Both ends included, set down the lines from the line containing "none -> white brick I9:J9 level 1" through the last line of the records below, without pictures.

┌────────

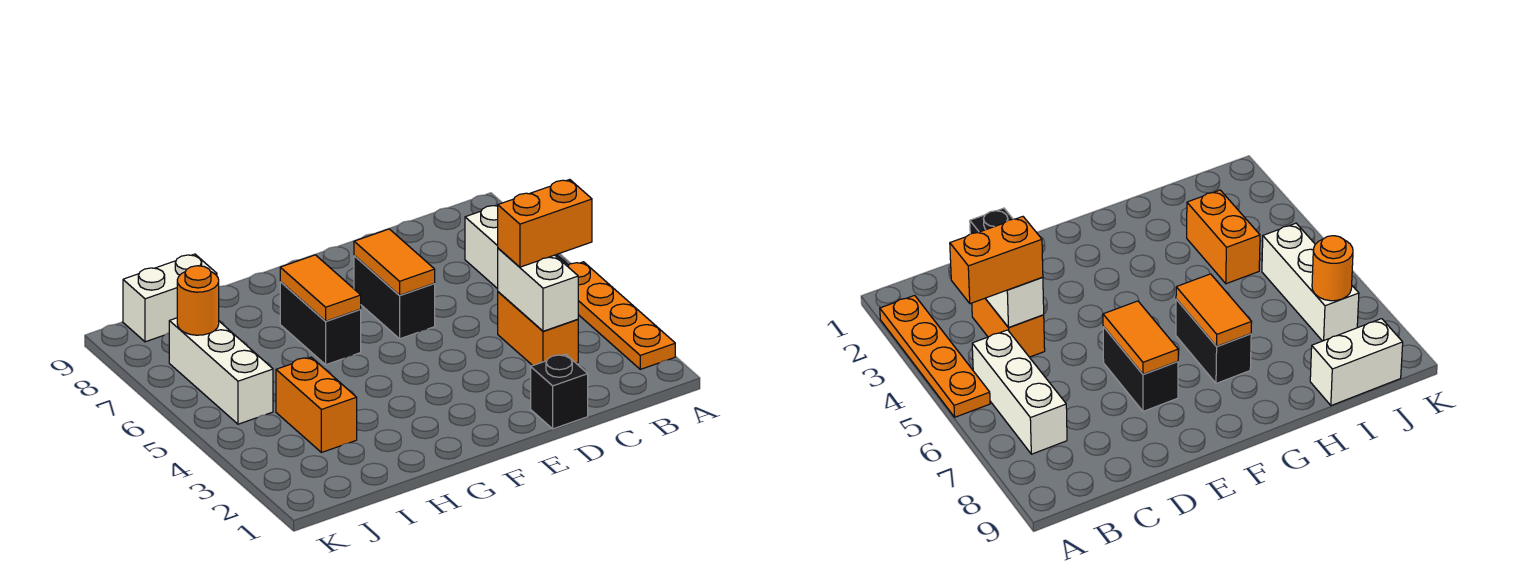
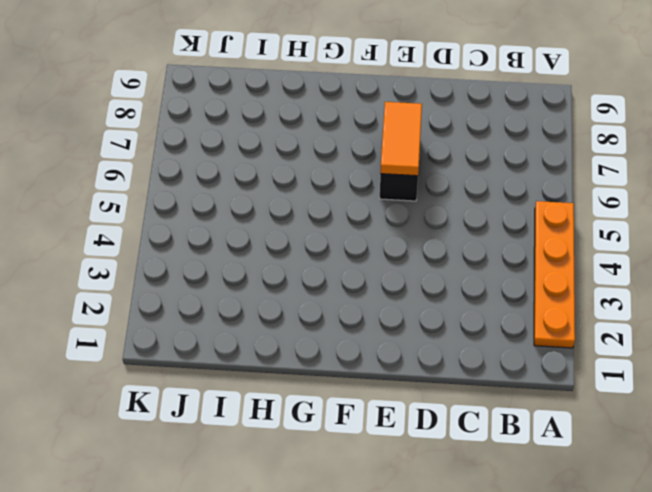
none -> white brick B5:B7 level 1
none -> orange brick C3:C4 level 1
none -> black brick D1 level 1

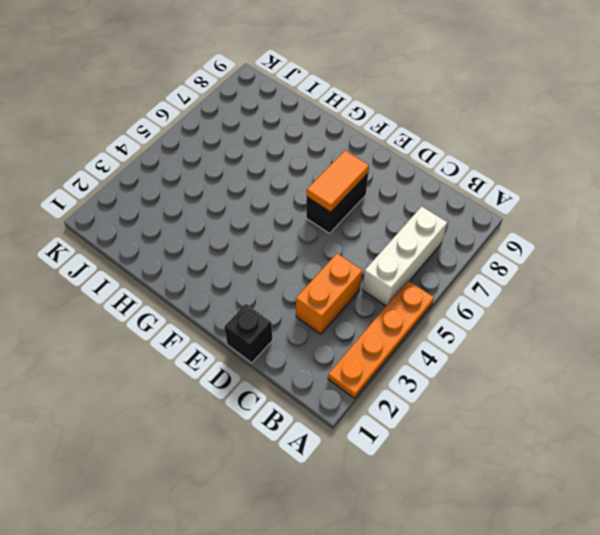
none -> black brick G6:G7 level 1
none -> orange brick I3:I4 level 1
none -> white brick I9:J9 level 1

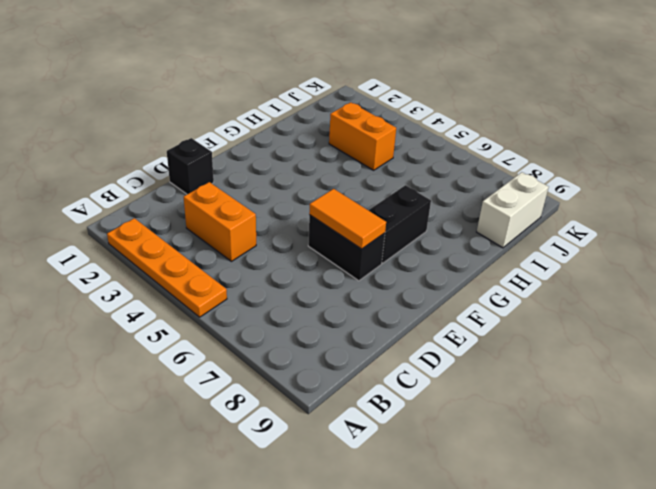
black brick F7:G7 level 1 -> black brick G6:G7 level 1
none -> white brick B5:B7 level 1
none -> white brick J5:J7 level 1
none -> white brick C3:C4 level 2

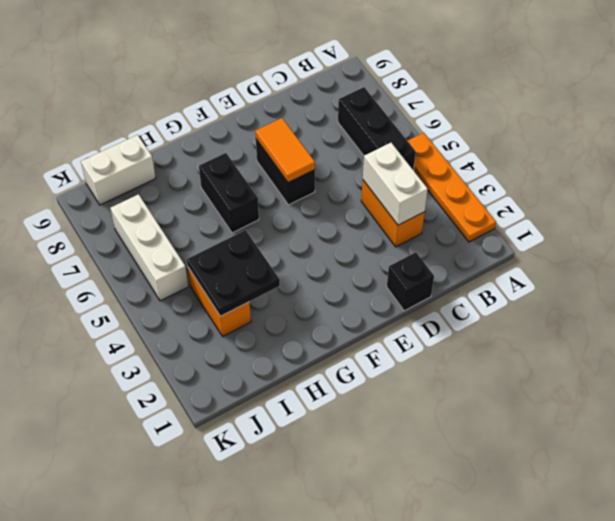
black brick B5:B7 level 1 -> white brick B5:B7 level 1
black plate H3:I4 level 2 -> none
none -> orange tile G6:G7 level 2
none -> orange round brick J7 level 2
none -> orange brick B4:C4 level 3

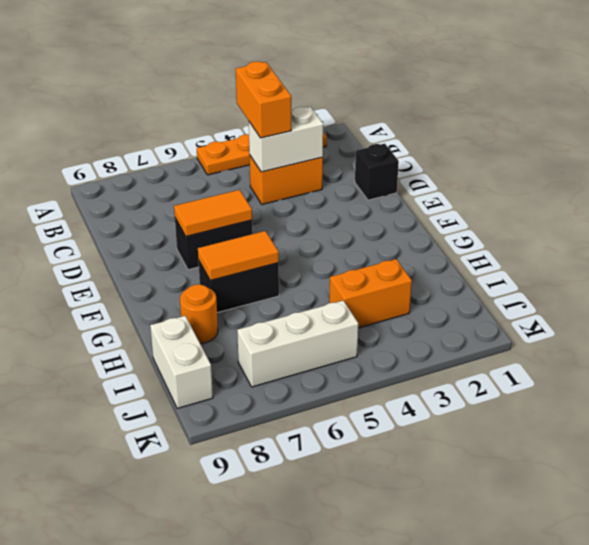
orange round brick H8 level 1 -> orange round brick J7 level 2
none -> white brick B5:B7 level 1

└────────

**Expected answer**
none -> white brick I9:J9 level 1

black brick F7:G7 level 1 -> black brick G6:G7 level 1
none -> white brick B5:B7 level 1
none -> white brick J5:J7 level 1
none -> white brick C3:C4 level 2

black brick B5:B7 level 1 -> white brick B5:B7 level 1
black plate H3:I4 level 2 -> none
none -> orange tile G6:G7 level 2
none -> orange round brick J7 level 2
none -> orange brick B4:C4 level 3

orange round brick H8 level 1 -> orange round brick J7 level 2
none -> white brick B5:B7 level 1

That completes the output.